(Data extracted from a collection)
-*-

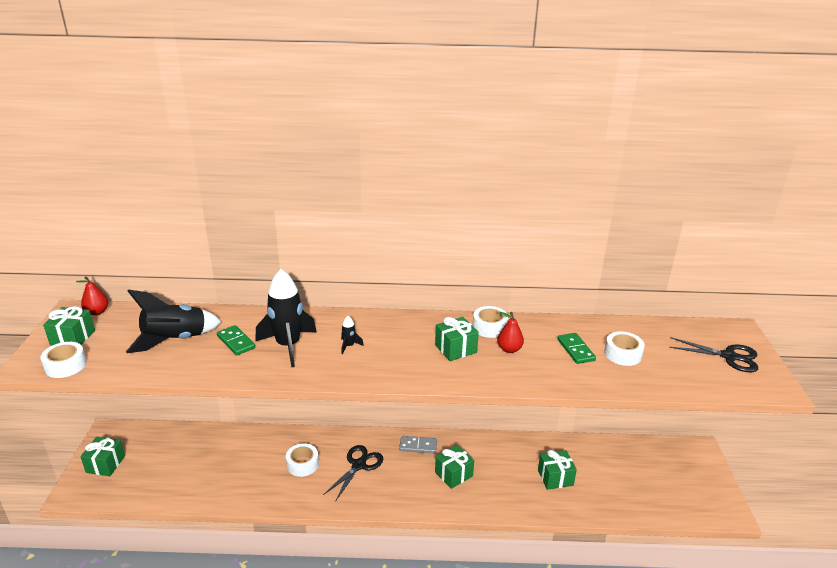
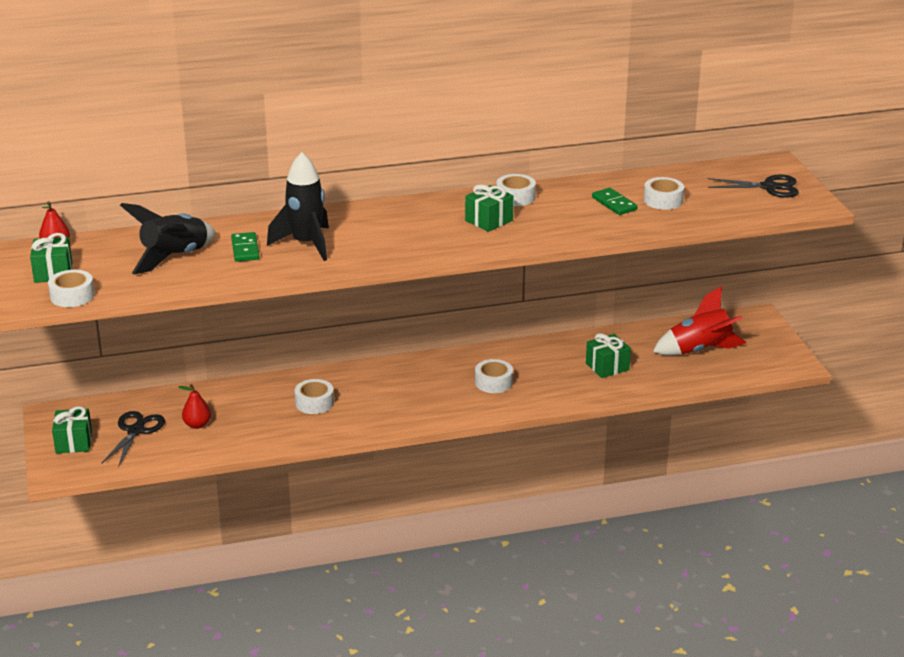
camera: 15 degrees left, 0 degrees up
(236, 342) = (245, 249): green domino -> green domino turned 45 degrees clockwise
(349, 346) = (373, 235): black rocket -> none
(358, 465) = (381, 393): black scissors -> black scissors (136, 431)
(418, 446) = (441, 365): grey domino -> none
(453, 474) = (493, 382): green gift -> white tape
(509, 349) = (545, 213): red pear -> red pear (197, 425)
(641, 476) = (699, 350): none -> red rocket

-*-

* [WORK ORDER]: Repeat the records verbatim, excluding pictures.

* [SOLUTION FOR THIS PROBLEM]:
camera: 15 degrees left, 0 degrees up
(236, 342) = (245, 249): green domino -> green domino turned 45 degrees clockwise
(349, 346) = (373, 235): black rocket -> none
(358, 465) = (381, 393): black scissors -> black scissors (136, 431)
(418, 446) = (441, 365): grey domino -> none
(453, 474) = (493, 382): green gift -> white tape
(509, 349) = (545, 213): red pear -> red pear (197, 425)
(641, 476) = (699, 350): none -> red rocket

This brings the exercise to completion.